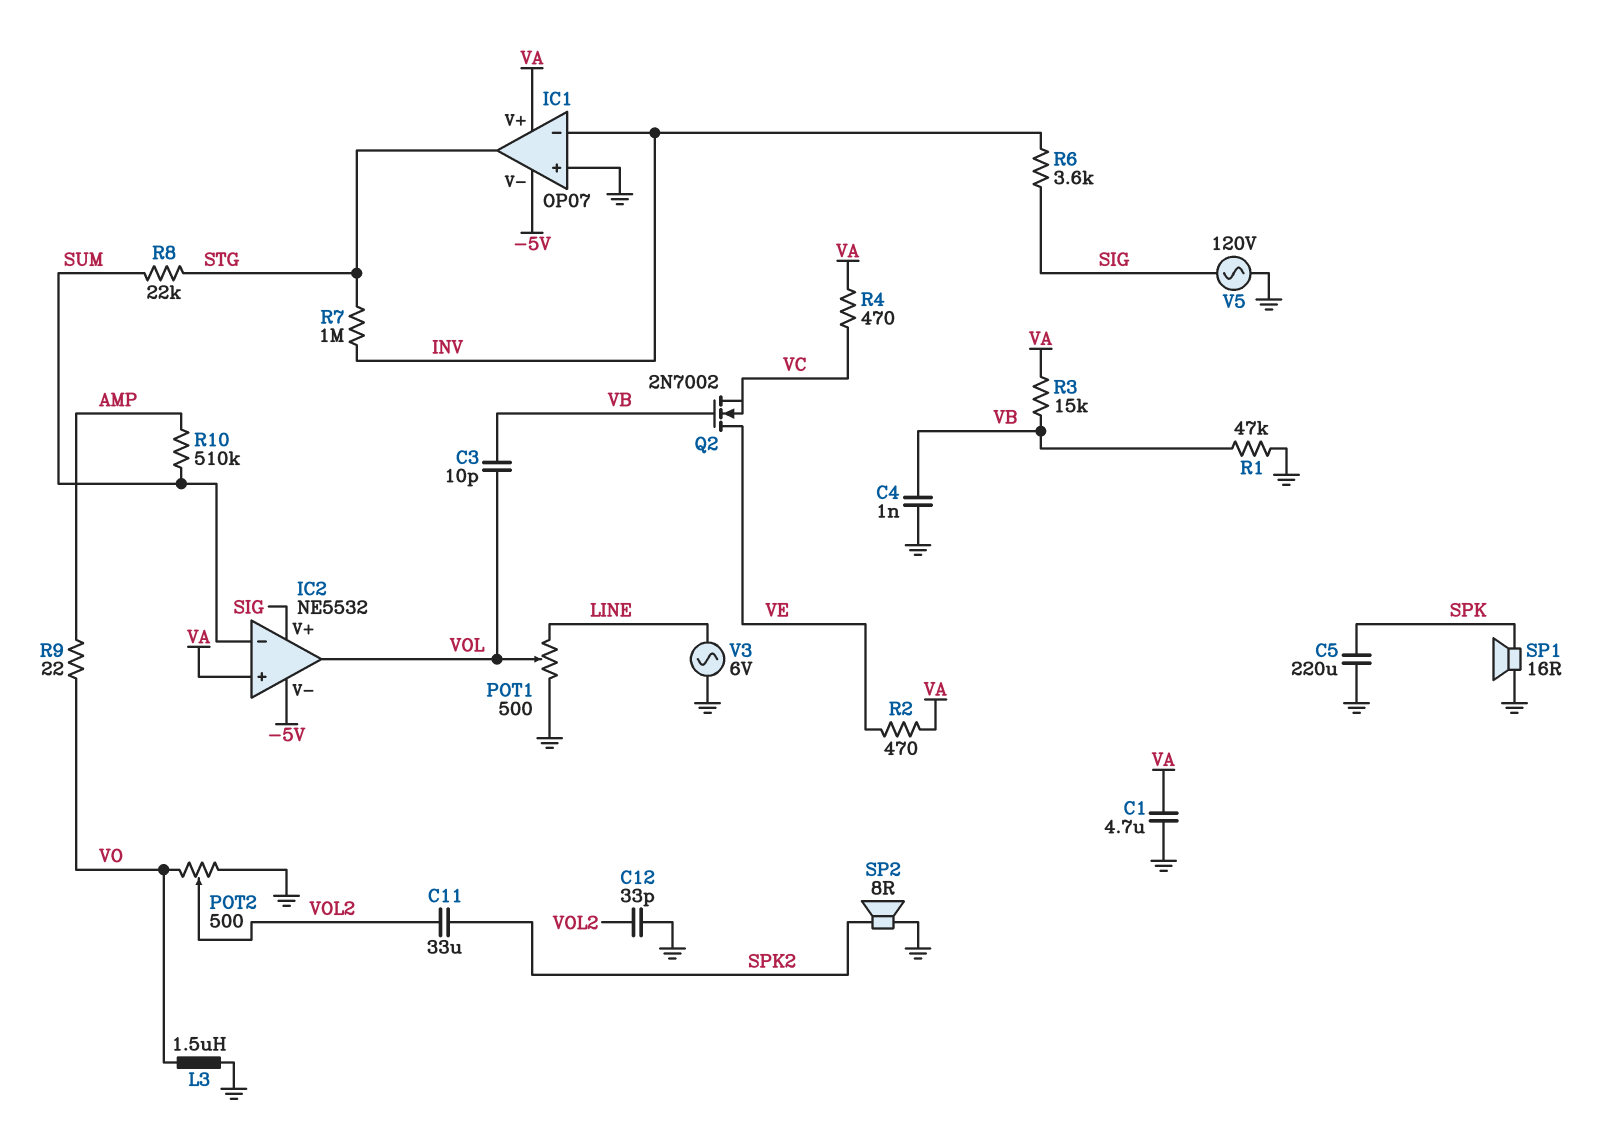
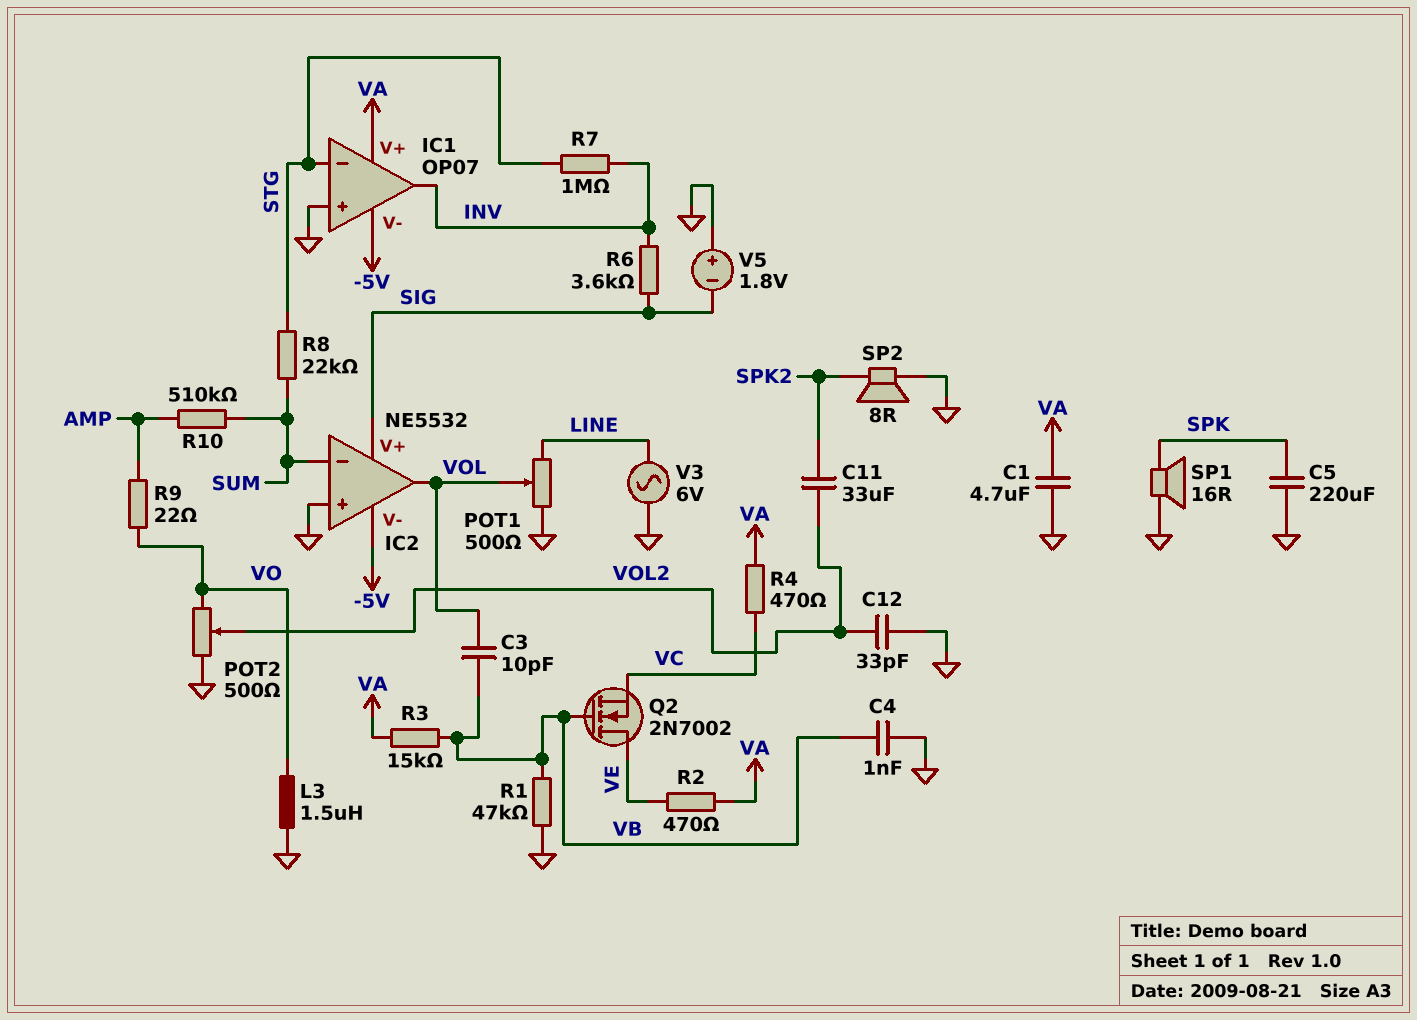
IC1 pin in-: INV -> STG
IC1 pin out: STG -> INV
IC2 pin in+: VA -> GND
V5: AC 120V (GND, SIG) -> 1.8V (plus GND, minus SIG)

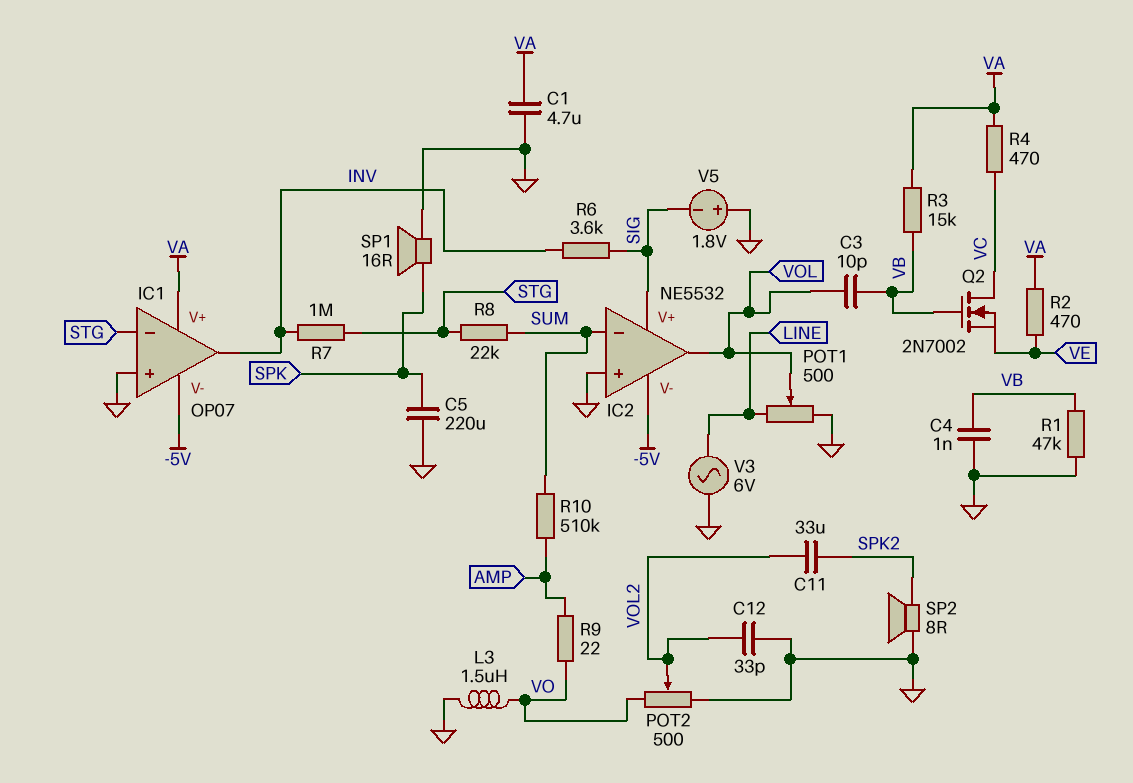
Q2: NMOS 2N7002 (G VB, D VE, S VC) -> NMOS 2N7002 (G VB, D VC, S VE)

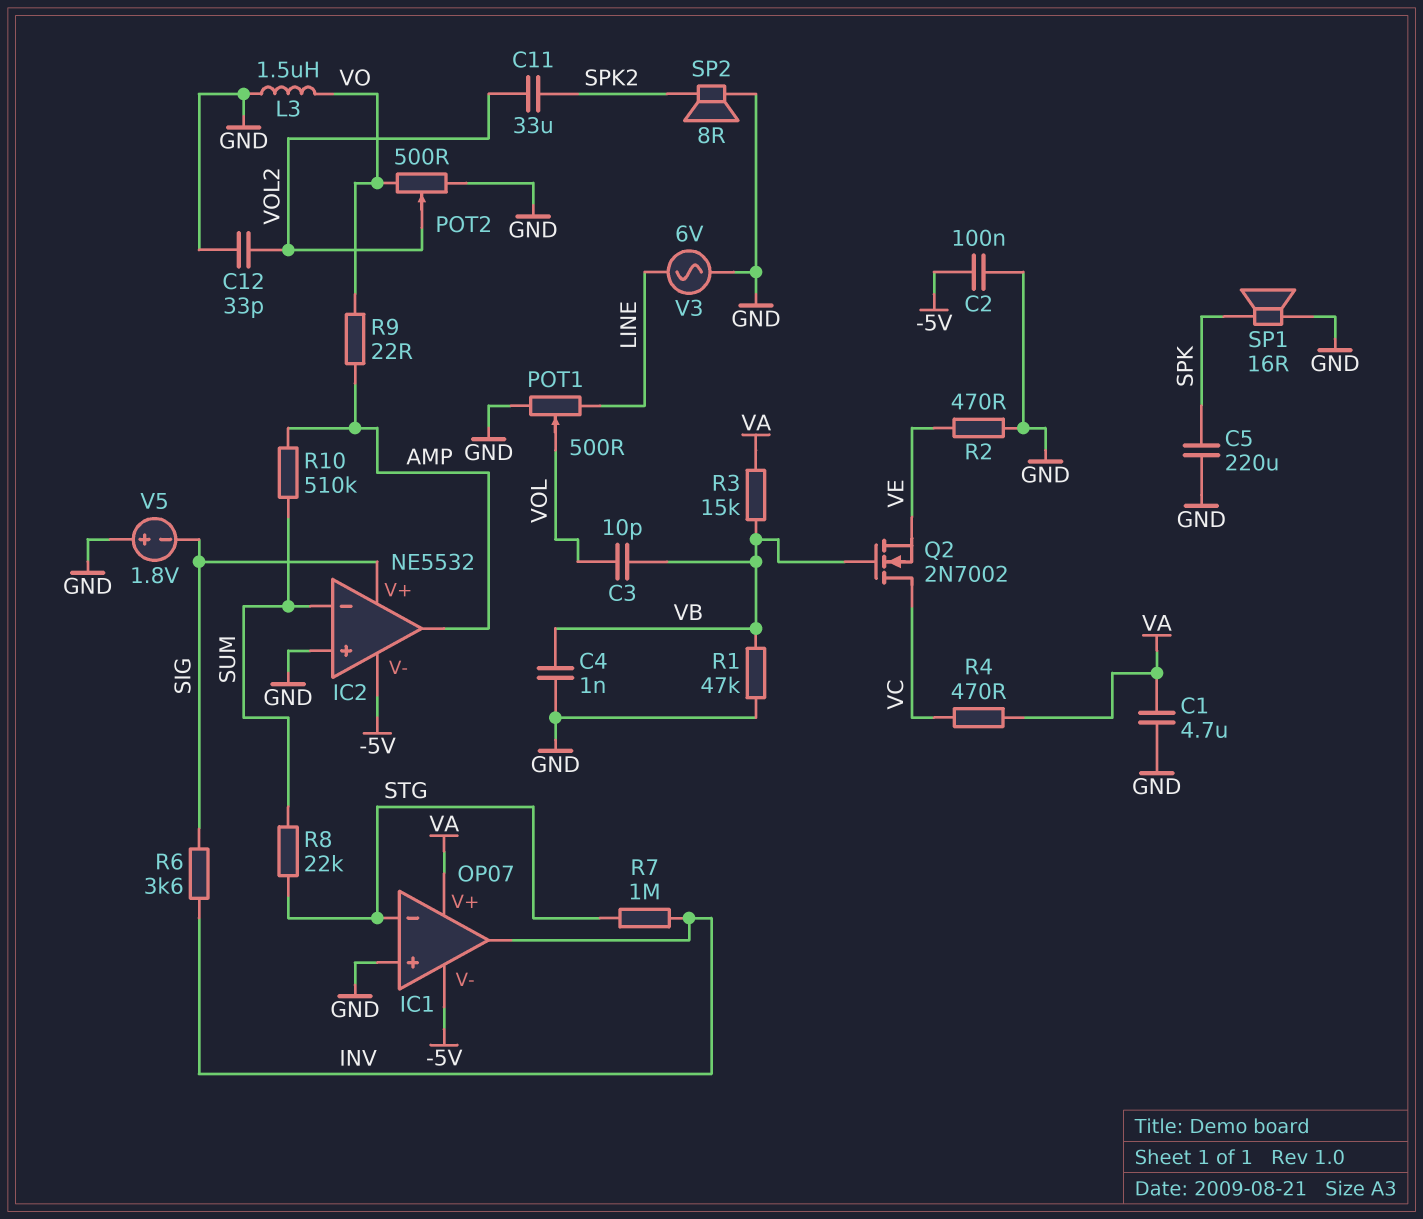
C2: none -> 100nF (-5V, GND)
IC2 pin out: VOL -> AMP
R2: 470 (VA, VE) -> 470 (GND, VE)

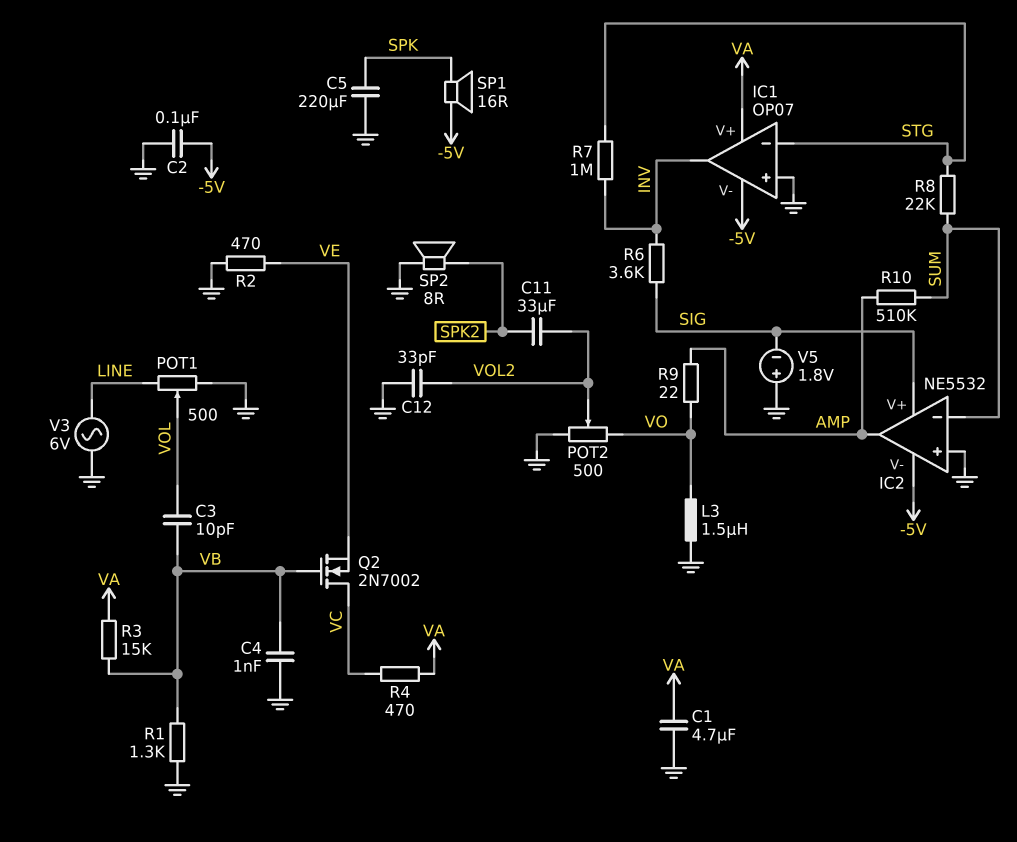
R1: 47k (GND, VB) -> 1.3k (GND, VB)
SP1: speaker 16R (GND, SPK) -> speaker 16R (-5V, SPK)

********

Exclude all images, then retype the records above without alteration.

IC1 pin in-: INV -> STG
IC1 pin out: STG -> INV
IC2 pin in+: VA -> GND
V5: AC 120V (GND, SIG) -> 1.8V (plus GND, minus SIG)

Q2: NMOS 2N7002 (G VB, D VE, S VC) -> NMOS 2N7002 (G VB, D VC, S VE)

C2: none -> 100nF (-5V, GND)
IC2 pin out: VOL -> AMP
R2: 470 (VA, VE) -> 470 (GND, VE)

R1: 47k (GND, VB) -> 1.3k (GND, VB)
SP1: speaker 16R (GND, SPK) -> speaker 16R (-5V, SPK)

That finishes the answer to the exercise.